#### WORK REQUEST:
Exact copy required. Repeat the records, but keep the pictures out.

**** RECORDS FOR THE EXERCISE ****

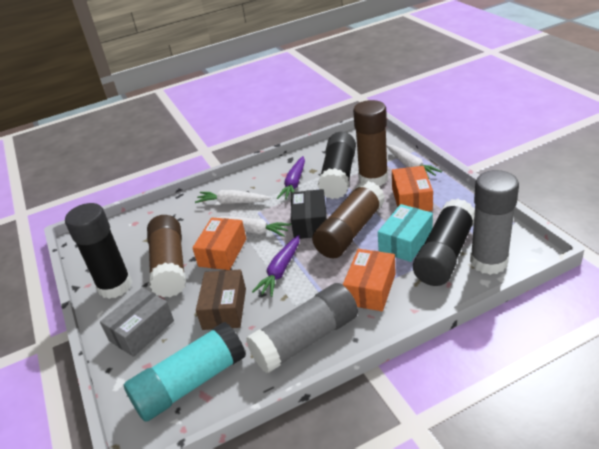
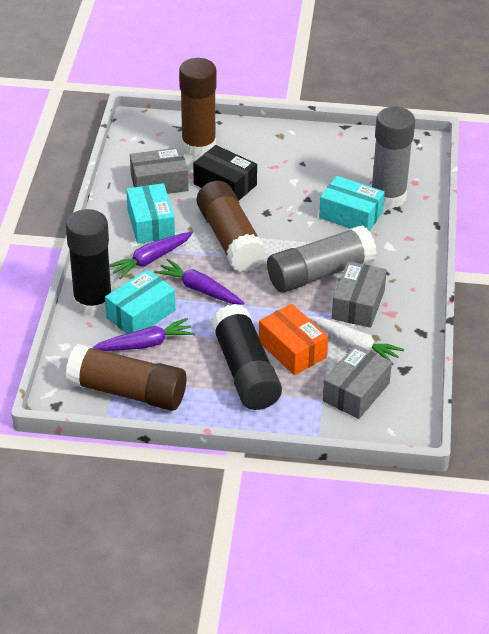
black glue stick: 3 -> 2
brown box: 1 -> 0
grey box: 1 -> 3
orange box: 3 -> 1
purple carrot: 2 -> 3
turquoise box: 1 -> 3
turquoise glue stick: 1 -> 0
white carrot: 3 -> 1

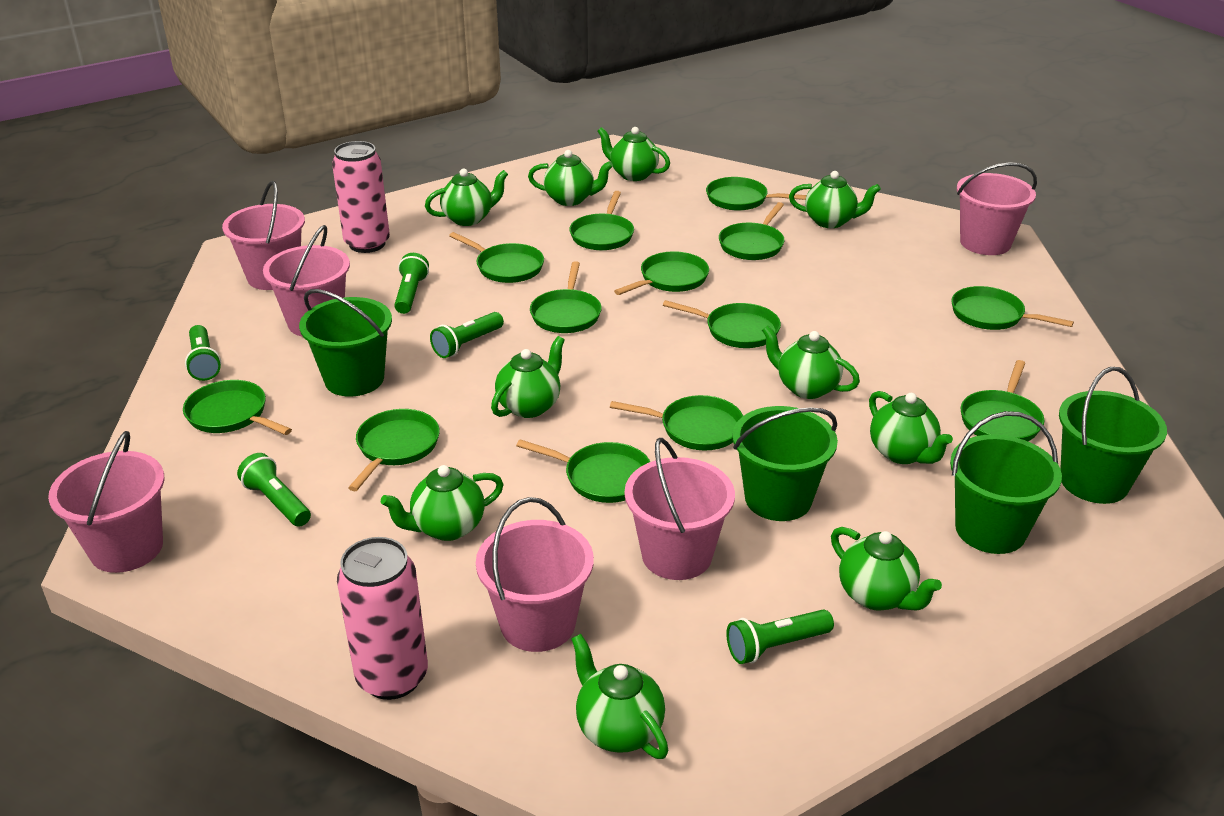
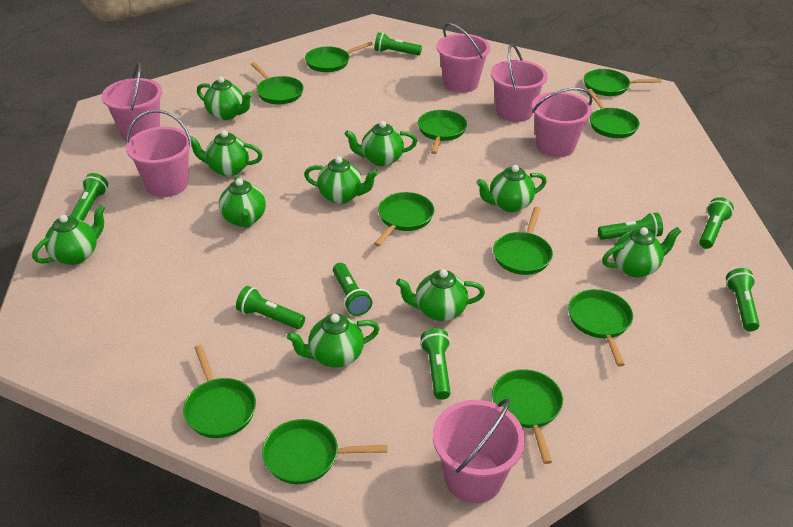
green bucket: 4 -> 0
green flashlight: 5 -> 8
green pan: 13 -> 11
pink can: 2 -> 0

****

#### RESPONSE:
black glue stick: 3 -> 2
brown box: 1 -> 0
grey box: 1 -> 3
orange box: 3 -> 1
purple carrot: 2 -> 3
turquoise box: 1 -> 3
turquoise glue stick: 1 -> 0
white carrot: 3 -> 1

green bucket: 4 -> 0
green flashlight: 5 -> 8
green pan: 13 -> 11
pink can: 2 -> 0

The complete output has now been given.